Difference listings

[Start of section]

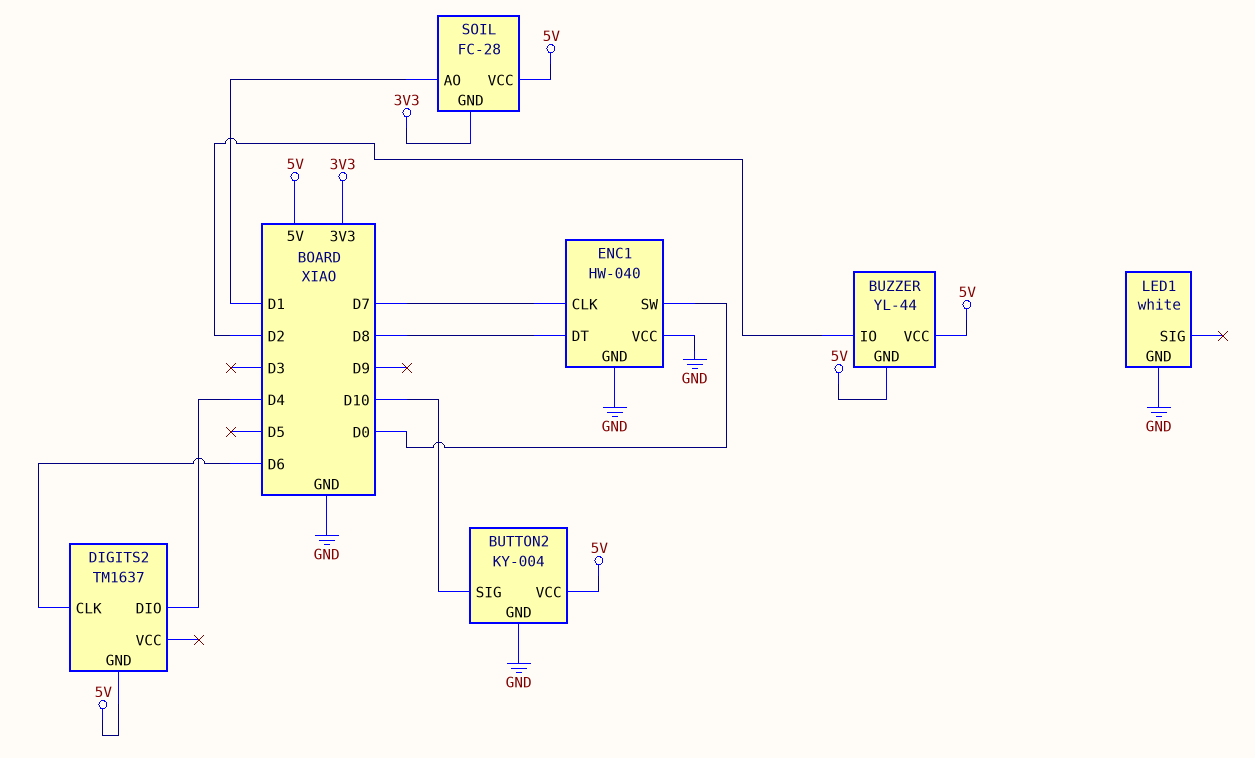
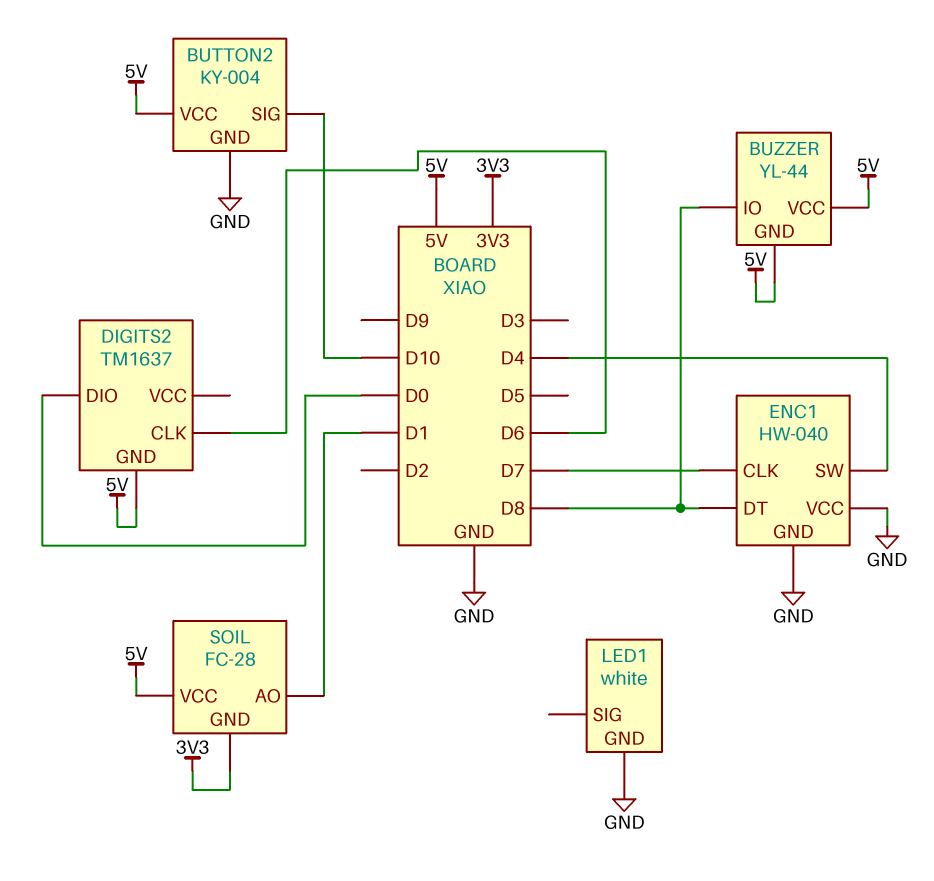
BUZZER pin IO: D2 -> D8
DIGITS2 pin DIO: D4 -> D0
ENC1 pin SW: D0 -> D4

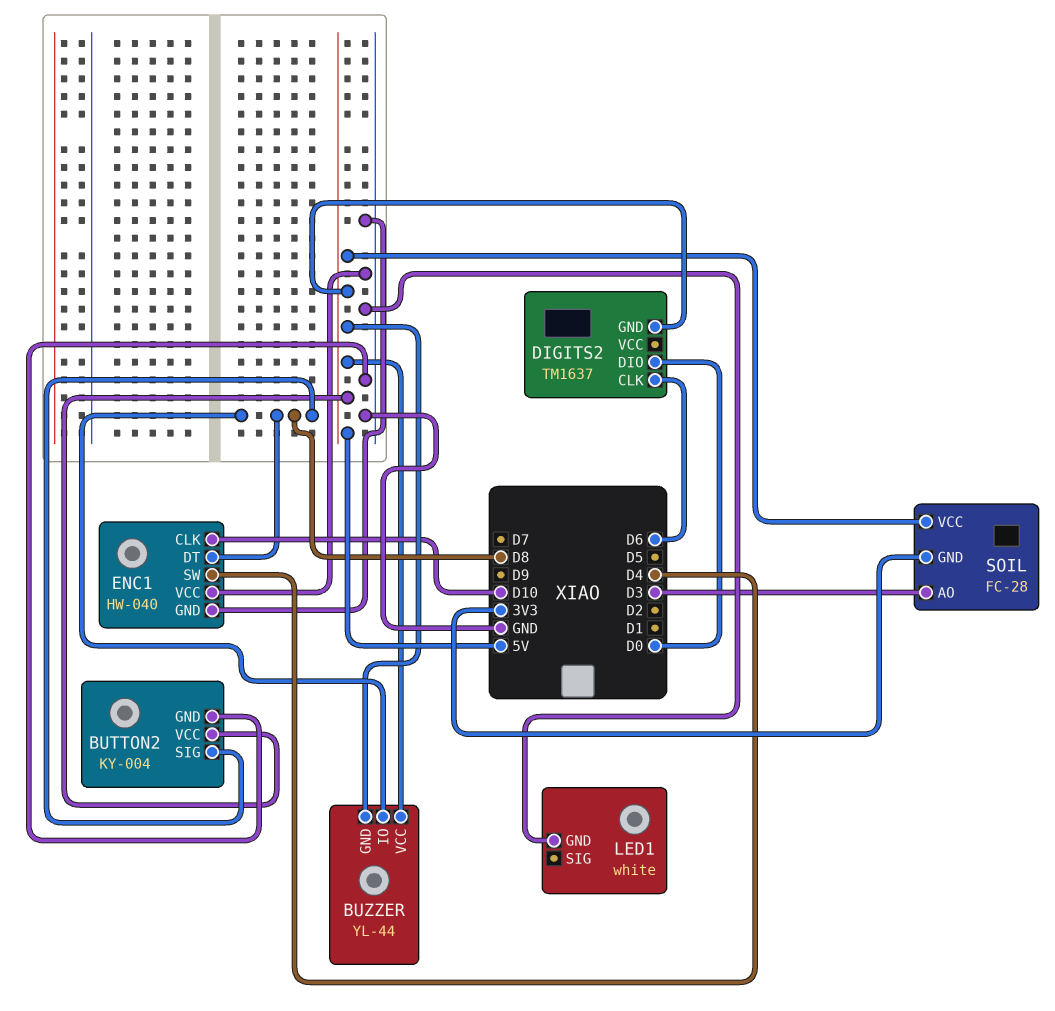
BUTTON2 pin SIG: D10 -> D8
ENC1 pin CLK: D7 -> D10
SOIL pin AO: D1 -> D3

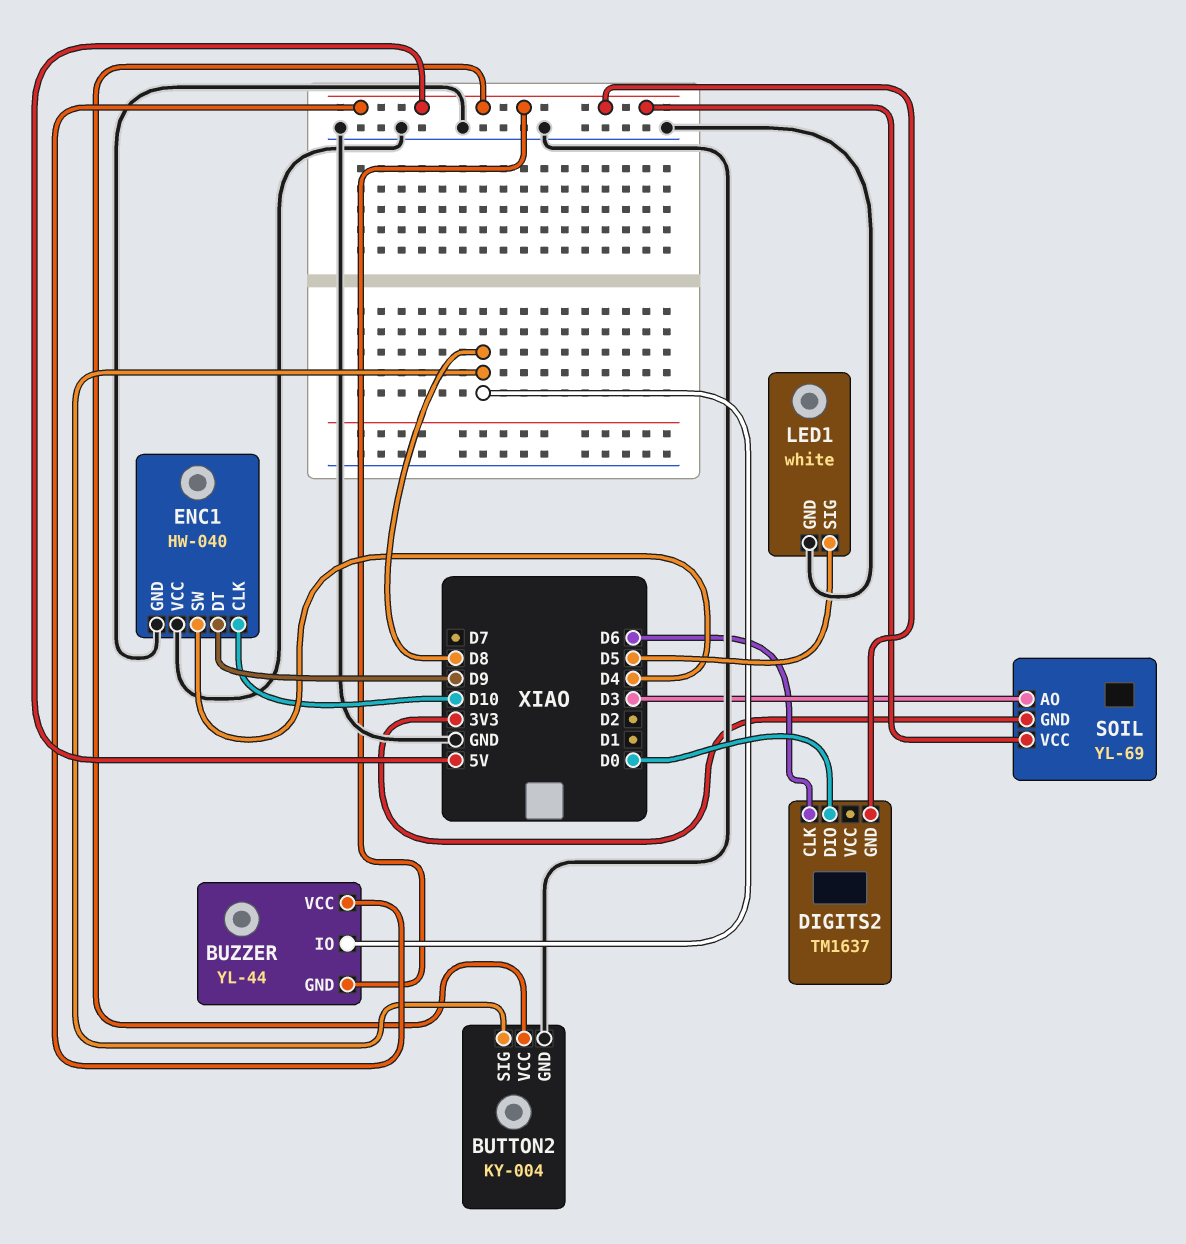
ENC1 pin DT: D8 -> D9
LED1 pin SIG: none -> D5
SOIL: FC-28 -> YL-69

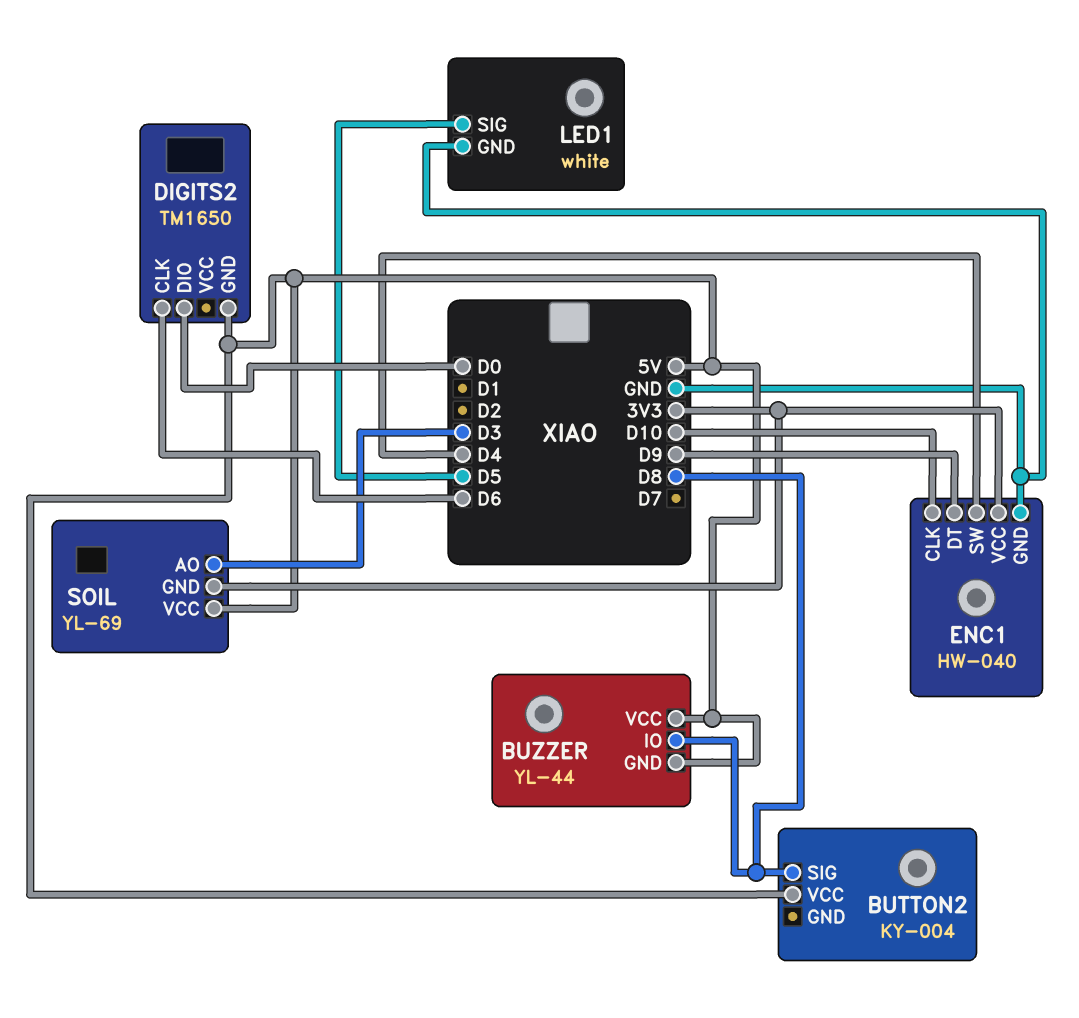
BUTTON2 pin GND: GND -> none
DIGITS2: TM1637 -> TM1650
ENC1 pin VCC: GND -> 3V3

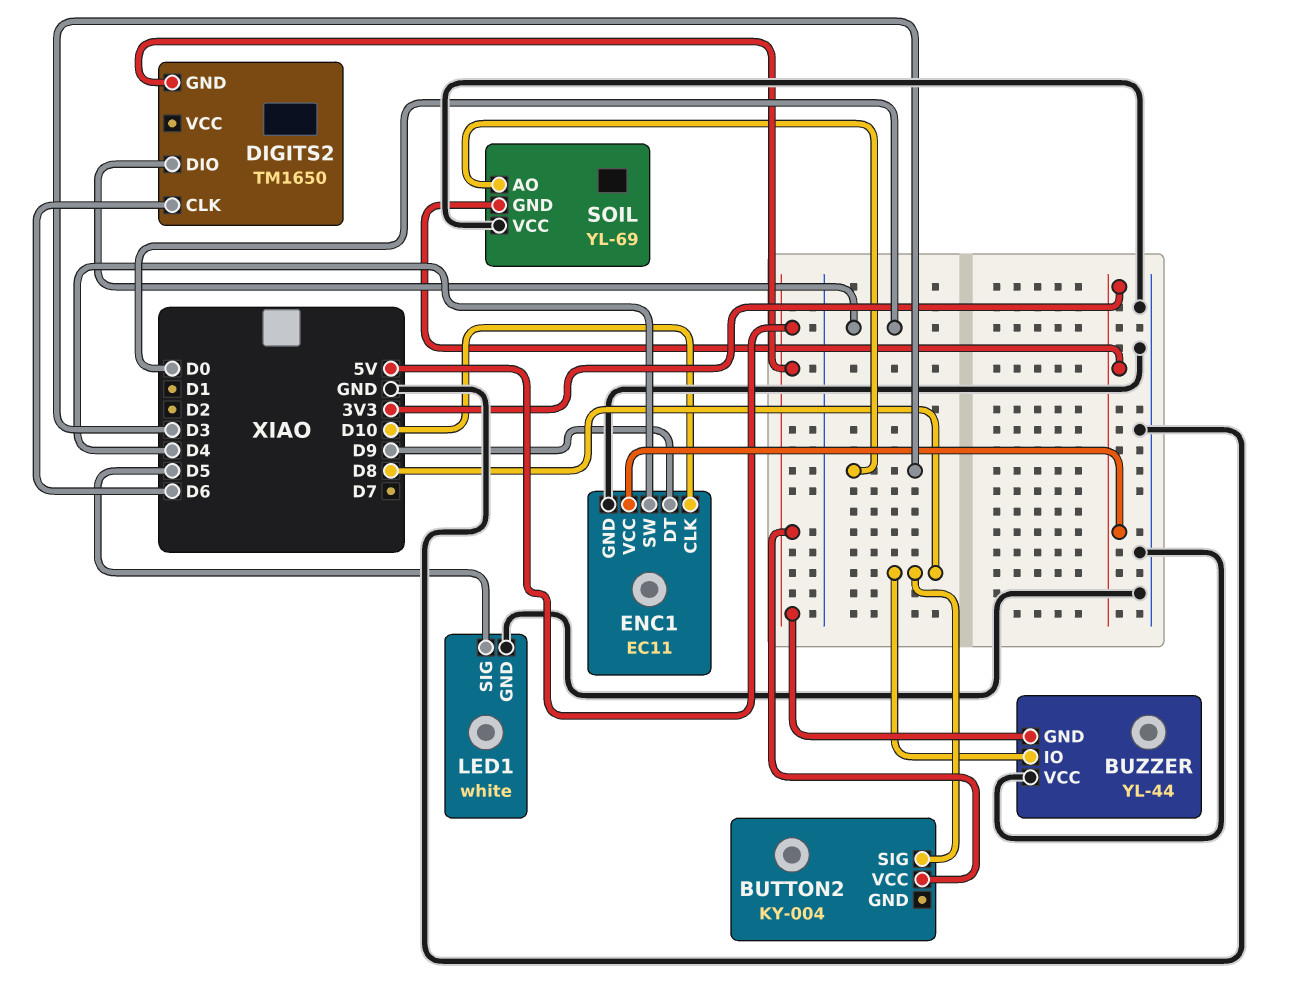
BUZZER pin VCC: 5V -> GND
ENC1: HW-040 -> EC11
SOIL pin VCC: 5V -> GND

[End of section]

**What you should do:** Set each line of the records down again exactly as it reads. Omit the pictures.

**Task solution:**
BUZZER pin IO: D2 -> D8
DIGITS2 pin DIO: D4 -> D0
ENC1 pin SW: D0 -> D4

BUTTON2 pin SIG: D10 -> D8
ENC1 pin CLK: D7 -> D10
SOIL pin AO: D1 -> D3

ENC1 pin DT: D8 -> D9
LED1 pin SIG: none -> D5
SOIL: FC-28 -> YL-69

BUTTON2 pin GND: GND -> none
DIGITS2: TM1637 -> TM1650
ENC1 pin VCC: GND -> 3V3

BUZZER pin VCC: 5V -> GND
ENC1: HW-040 -> EC11
SOIL pin VCC: 5V -> GND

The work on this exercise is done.